(EXERCISE DATA begins)

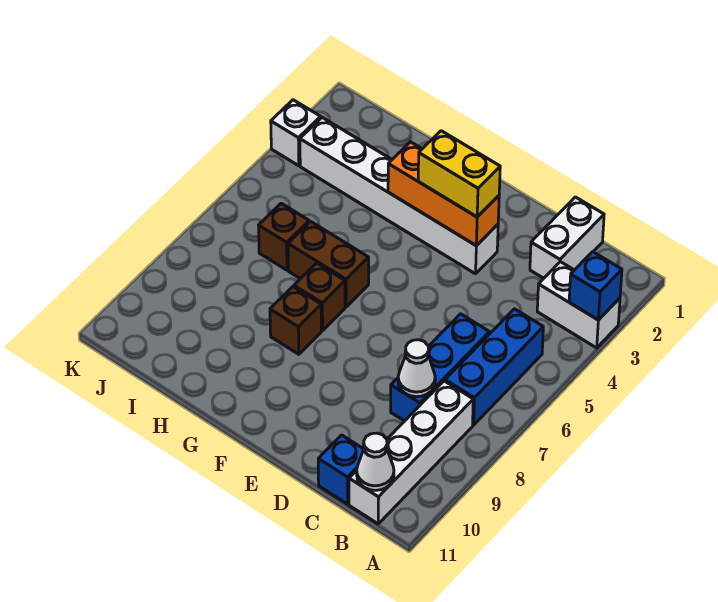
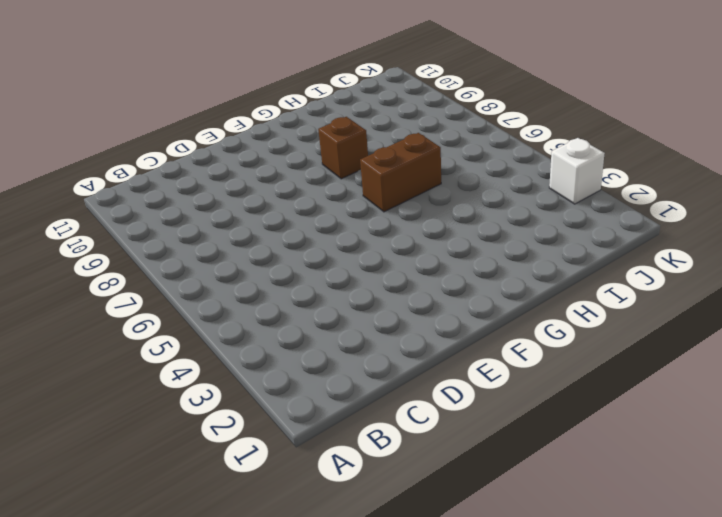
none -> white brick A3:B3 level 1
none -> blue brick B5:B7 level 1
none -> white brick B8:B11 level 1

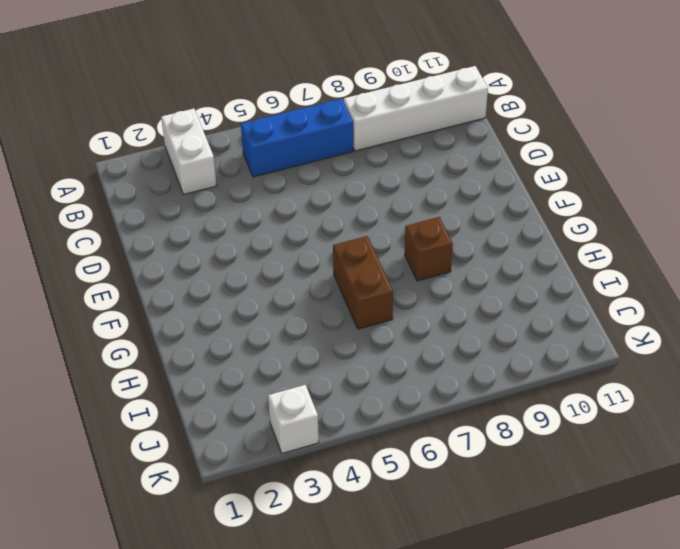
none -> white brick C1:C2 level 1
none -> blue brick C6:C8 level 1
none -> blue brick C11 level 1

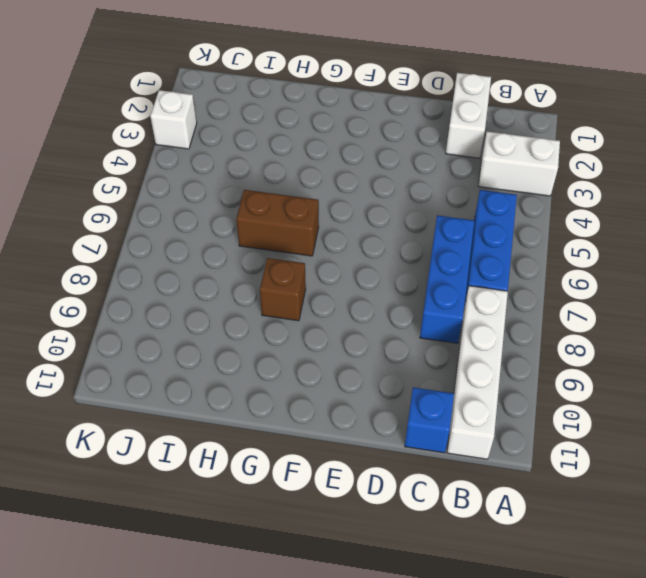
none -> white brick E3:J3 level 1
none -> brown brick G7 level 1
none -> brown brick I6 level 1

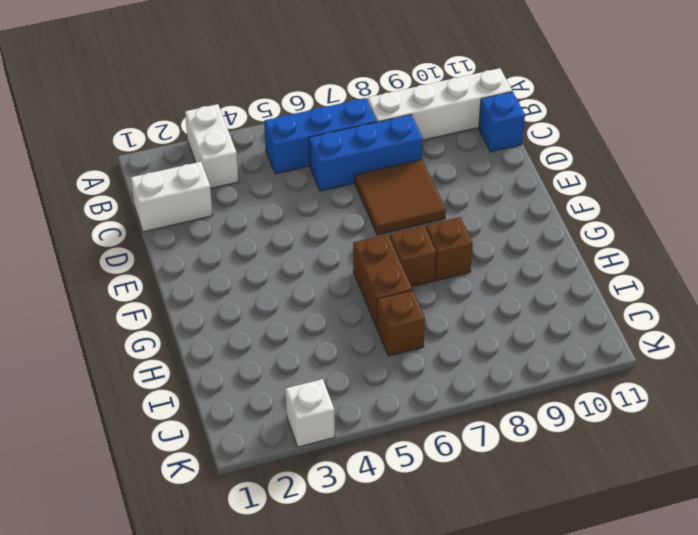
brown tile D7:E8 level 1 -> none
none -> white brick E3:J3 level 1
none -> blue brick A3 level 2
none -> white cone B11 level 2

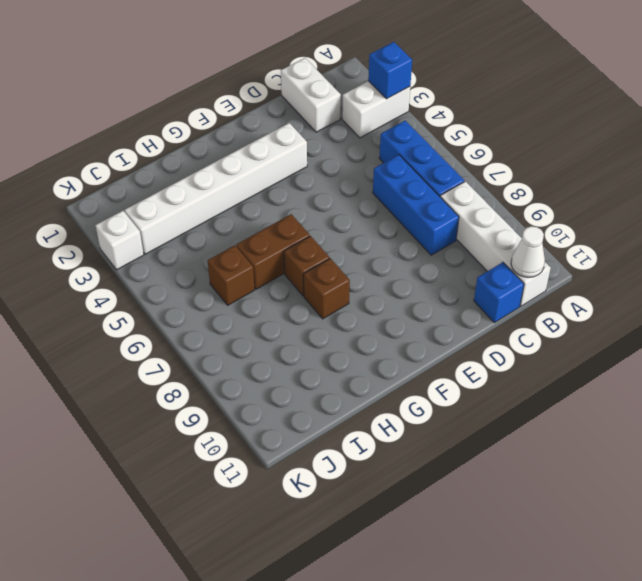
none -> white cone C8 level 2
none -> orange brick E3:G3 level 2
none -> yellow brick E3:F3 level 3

(EXERCISE DATA ends)

WORK TO BE COMPLETED:
A word-for-word transcription of the listing is needed, minus its images.

ANSWER SPACE:
none -> white brick A3:B3 level 1
none -> blue brick B5:B7 level 1
none -> white brick B8:B11 level 1

none -> white brick C1:C2 level 1
none -> blue brick C6:C8 level 1
none -> blue brick C11 level 1

none -> white brick E3:J3 level 1
none -> brown brick G7 level 1
none -> brown brick I6 level 1

brown tile D7:E8 level 1 -> none
none -> white brick E3:J3 level 1
none -> blue brick A3 level 2
none -> white cone B11 level 2

none -> white cone C8 level 2
none -> orange brick E3:G3 level 2
none -> yellow brick E3:F3 level 3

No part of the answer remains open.